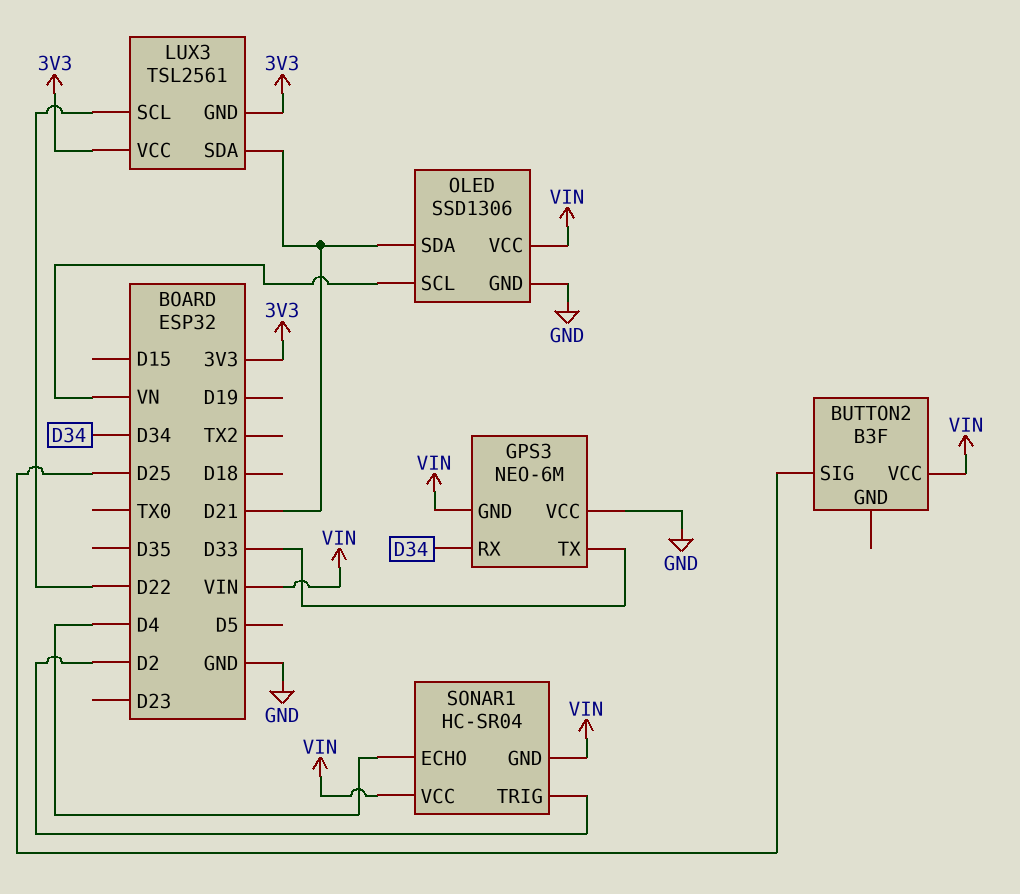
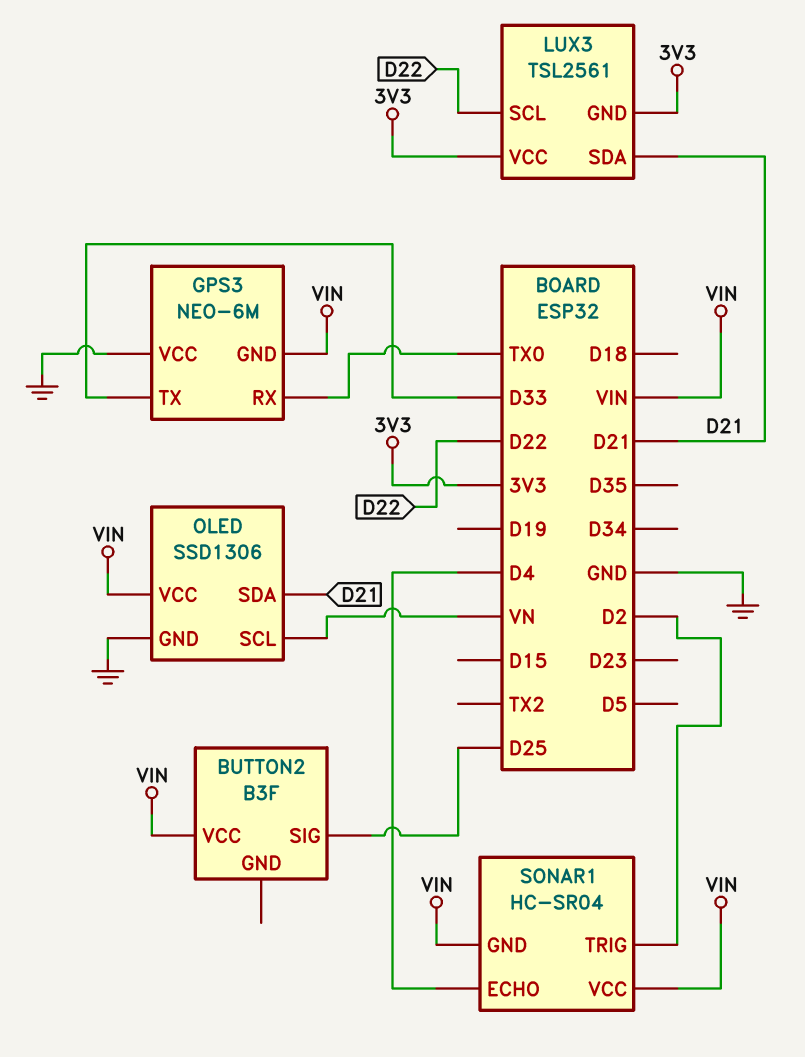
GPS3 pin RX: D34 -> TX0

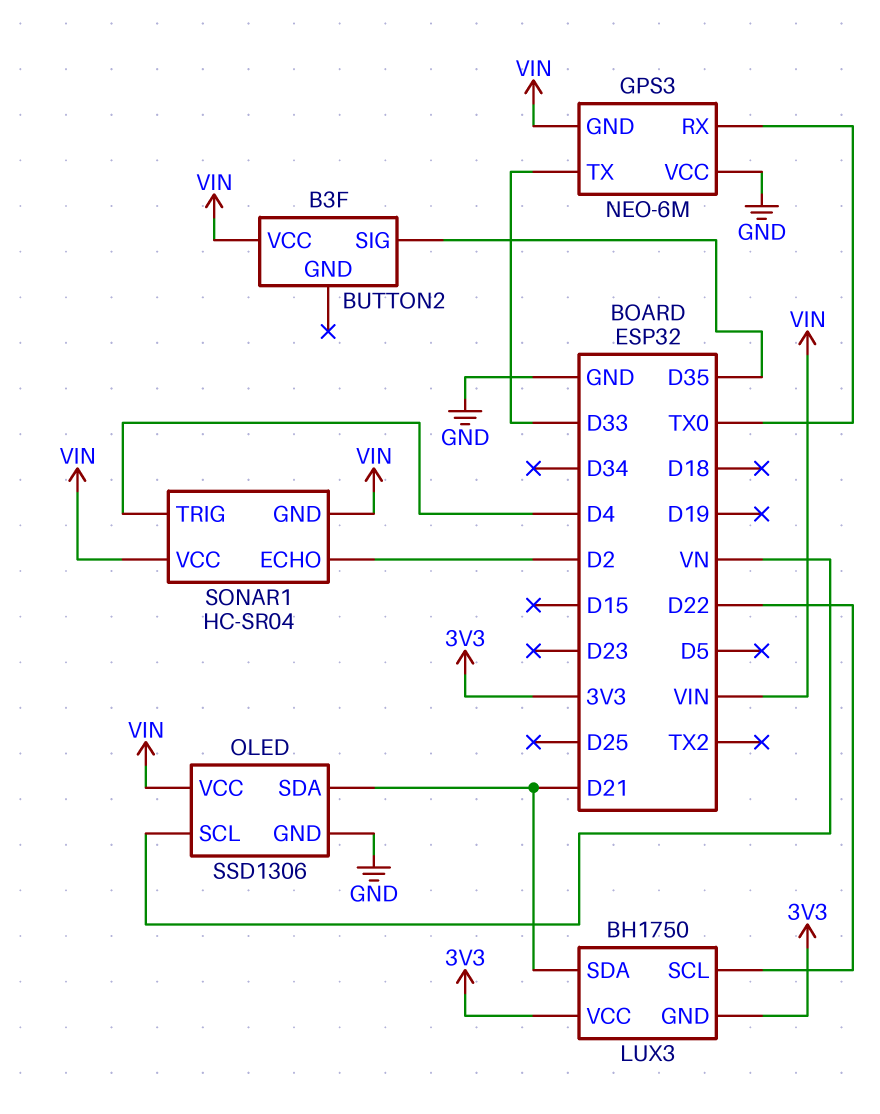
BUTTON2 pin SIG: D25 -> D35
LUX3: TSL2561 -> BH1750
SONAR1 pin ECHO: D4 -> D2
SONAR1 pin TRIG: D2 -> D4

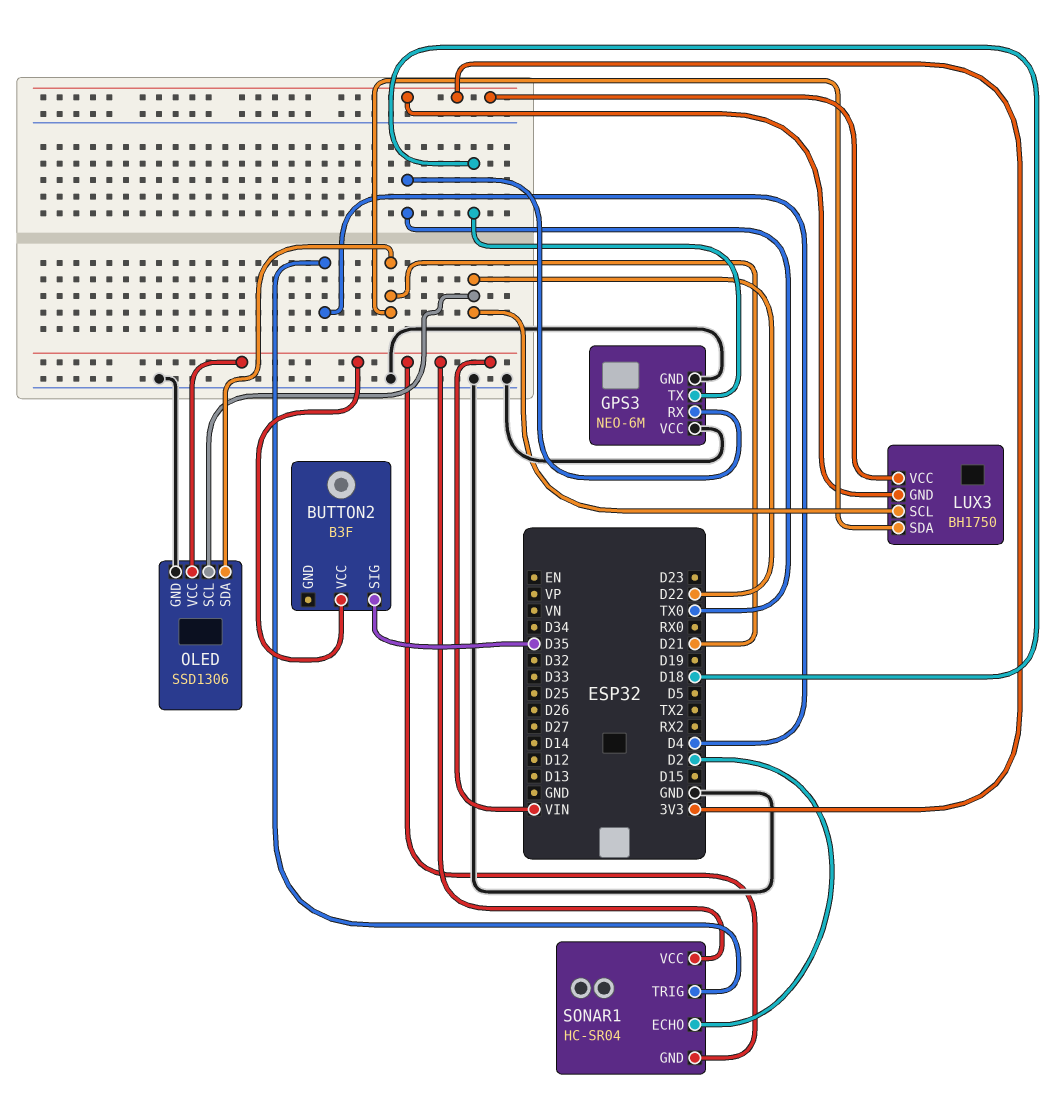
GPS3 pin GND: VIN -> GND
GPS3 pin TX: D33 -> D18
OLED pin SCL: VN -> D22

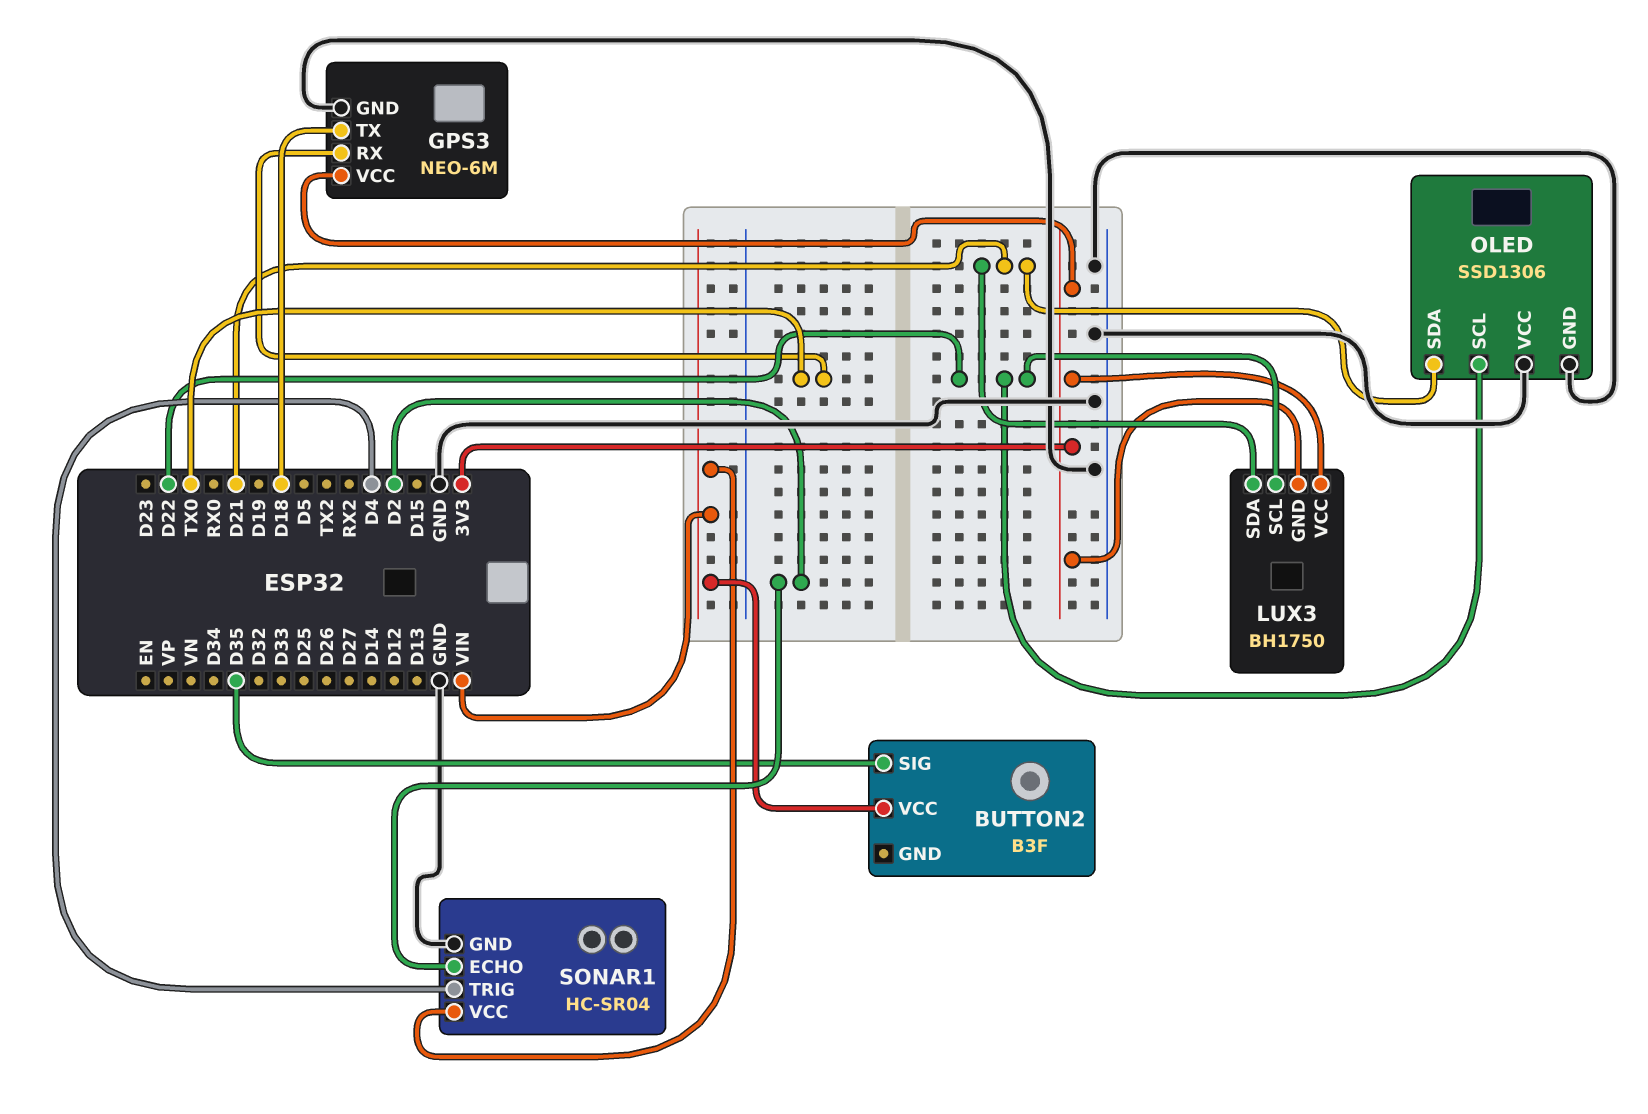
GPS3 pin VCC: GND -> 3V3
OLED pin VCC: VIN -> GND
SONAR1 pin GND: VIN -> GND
===
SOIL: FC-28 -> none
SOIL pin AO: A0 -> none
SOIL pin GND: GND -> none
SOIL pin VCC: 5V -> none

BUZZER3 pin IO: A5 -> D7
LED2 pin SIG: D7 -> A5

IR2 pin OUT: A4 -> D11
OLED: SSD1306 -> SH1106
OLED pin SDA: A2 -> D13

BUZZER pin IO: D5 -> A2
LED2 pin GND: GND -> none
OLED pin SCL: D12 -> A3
===
**Exercise aim**
Begin at the line above that has "GPS3 pin VCC: GND -> 3V3" and stop after the line that has "SONAR1 pin GND: VIN -> GND", copying each line exactly and adding nothing else.

**Answer space**
GPS3 pin VCC: GND -> 3V3
OLED pin VCC: VIN -> GND
SONAR1 pin GND: VIN -> GND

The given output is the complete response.